# WORK REQUIRED
Repeat each line, word for word, from the one containing "BUZZER pin IO: D10 -> D8" through the last line of the entries, and include no other output.

(Items listed in a dataset)

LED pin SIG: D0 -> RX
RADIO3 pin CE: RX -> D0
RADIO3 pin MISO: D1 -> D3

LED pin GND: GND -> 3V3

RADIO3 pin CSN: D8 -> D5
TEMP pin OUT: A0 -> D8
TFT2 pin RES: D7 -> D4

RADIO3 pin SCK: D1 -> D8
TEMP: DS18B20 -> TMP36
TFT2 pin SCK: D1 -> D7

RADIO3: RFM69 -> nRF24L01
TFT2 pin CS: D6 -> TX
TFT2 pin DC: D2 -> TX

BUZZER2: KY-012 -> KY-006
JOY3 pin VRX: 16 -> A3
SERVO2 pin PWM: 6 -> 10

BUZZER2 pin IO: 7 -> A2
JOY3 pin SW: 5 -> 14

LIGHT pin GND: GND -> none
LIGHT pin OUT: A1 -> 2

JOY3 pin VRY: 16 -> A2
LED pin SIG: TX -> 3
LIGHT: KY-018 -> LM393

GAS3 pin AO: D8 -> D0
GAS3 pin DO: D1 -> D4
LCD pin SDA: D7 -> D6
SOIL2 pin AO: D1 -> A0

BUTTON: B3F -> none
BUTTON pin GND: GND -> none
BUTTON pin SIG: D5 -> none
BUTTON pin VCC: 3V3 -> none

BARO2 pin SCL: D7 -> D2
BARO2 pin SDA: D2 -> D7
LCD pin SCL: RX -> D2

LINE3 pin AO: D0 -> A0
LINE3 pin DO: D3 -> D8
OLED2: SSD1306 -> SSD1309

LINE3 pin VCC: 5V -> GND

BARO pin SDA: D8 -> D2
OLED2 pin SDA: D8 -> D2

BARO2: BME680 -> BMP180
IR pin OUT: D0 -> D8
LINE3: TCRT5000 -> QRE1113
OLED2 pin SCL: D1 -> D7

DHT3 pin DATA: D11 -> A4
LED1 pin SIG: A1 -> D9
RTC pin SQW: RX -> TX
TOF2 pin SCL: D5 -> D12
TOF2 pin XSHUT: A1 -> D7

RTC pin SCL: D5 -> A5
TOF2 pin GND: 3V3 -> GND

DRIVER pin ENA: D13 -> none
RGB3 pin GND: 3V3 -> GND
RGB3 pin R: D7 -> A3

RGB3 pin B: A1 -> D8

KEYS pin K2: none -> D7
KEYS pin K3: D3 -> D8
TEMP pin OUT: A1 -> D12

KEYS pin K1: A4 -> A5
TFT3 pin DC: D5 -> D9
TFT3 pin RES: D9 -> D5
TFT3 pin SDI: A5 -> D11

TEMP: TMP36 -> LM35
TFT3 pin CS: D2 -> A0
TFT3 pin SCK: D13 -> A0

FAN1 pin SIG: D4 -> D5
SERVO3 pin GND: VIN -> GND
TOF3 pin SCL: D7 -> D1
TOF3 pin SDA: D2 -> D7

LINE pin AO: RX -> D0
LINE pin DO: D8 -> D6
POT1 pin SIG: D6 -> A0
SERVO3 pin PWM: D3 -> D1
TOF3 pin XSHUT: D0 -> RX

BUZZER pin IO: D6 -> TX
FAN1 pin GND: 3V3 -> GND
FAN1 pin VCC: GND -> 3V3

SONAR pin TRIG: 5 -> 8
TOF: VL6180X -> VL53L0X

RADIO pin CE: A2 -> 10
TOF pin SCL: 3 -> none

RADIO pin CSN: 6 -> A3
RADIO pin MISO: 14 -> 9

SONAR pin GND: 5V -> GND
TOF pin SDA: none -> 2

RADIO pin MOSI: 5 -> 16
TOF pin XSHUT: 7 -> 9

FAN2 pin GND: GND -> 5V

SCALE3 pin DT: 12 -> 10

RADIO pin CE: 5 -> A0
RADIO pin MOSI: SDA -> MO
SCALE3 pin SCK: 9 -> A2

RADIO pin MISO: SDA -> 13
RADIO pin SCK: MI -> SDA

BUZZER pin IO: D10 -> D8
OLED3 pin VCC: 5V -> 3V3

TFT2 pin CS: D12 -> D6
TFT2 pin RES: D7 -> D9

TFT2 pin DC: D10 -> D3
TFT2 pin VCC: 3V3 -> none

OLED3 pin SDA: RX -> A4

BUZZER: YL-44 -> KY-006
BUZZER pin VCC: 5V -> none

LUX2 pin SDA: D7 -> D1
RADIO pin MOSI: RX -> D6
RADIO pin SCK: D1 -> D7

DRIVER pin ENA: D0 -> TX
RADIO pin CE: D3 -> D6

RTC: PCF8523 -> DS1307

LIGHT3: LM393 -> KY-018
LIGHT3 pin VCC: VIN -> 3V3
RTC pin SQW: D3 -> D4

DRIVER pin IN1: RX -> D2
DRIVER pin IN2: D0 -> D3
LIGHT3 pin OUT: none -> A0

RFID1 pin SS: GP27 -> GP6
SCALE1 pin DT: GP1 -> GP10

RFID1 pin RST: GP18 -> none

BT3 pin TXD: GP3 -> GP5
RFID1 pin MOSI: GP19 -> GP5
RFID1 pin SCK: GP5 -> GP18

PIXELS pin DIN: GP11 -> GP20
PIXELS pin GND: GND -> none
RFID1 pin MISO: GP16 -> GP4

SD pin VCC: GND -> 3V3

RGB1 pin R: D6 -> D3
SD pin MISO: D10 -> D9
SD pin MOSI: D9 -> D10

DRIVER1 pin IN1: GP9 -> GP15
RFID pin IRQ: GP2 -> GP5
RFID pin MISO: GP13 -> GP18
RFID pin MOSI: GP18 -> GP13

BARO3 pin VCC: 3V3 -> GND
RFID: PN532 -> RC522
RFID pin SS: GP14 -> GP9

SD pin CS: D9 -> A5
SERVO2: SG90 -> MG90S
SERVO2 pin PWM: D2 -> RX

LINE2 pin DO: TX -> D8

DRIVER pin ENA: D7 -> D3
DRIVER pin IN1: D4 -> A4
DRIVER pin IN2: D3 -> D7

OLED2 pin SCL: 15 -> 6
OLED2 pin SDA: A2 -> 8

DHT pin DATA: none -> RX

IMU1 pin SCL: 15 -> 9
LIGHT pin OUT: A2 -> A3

# YOUR RESPONSE
BUZZER pin IO: D10 -> D8
OLED3 pin VCC: 5V -> 3V3

TFT2 pin CS: D12 -> D6
TFT2 pin RES: D7 -> D9

TFT2 pin DC: D10 -> D3
TFT2 pin VCC: 3V3 -> none

OLED3 pin SDA: RX -> A4

BUZZER: YL-44 -> KY-006
BUZZER pin VCC: 5V -> none

LUX2 pin SDA: D7 -> D1
RADIO pin MOSI: RX -> D6
RADIO pin SCK: D1 -> D7

DRIVER pin ENA: D0 -> TX
RADIO pin CE: D3 -> D6

RTC: PCF8523 -> DS1307

LIGHT3: LM393 -> KY-018
LIGHT3 pin VCC: VIN -> 3V3
RTC pin SQW: D3 -> D4

DRIVER pin IN1: RX -> D2
DRIVER pin IN2: D0 -> D3
LIGHT3 pin OUT: none -> A0

RFID1 pin SS: GP27 -> GP6
SCALE1 pin DT: GP1 -> GP10

RFID1 pin RST: GP18 -> none

BT3 pin TXD: GP3 -> GP5
RFID1 pin MOSI: GP19 -> GP5
RFID1 pin SCK: GP5 -> GP18

PIXELS pin DIN: GP11 -> GP20
PIXELS pin GND: GND -> none
RFID1 pin MISO: GP16 -> GP4

SD pin VCC: GND -> 3V3

RGB1 pin R: D6 -> D3
SD pin MISO: D10 -> D9
SD pin MOSI: D9 -> D10

DRIVER1 pin IN1: GP9 -> GP15
RFID pin IRQ: GP2 -> GP5
RFID pin MISO: GP13 -> GP18
RFID pin MOSI: GP18 -> GP13

BARO3 pin VCC: 3V3 -> GND
RFID: PN532 -> RC522
RFID pin SS: GP14 -> GP9

SD pin CS: D9 -> A5
SERVO2: SG90 -> MG90S
SERVO2 pin PWM: D2 -> RX

LINE2 pin DO: TX -> D8

DRIVER pin ENA: D7 -> D3
DRIVER pin IN1: D4 -> A4
DRIVER pin IN2: D3 -> D7

OLED2 pin SCL: 15 -> 6
OLED2 pin SDA: A2 -> 8

DHT pin DATA: none -> RX

IMU1 pin SCL: 15 -> 9
LIGHT pin OUT: A2 -> A3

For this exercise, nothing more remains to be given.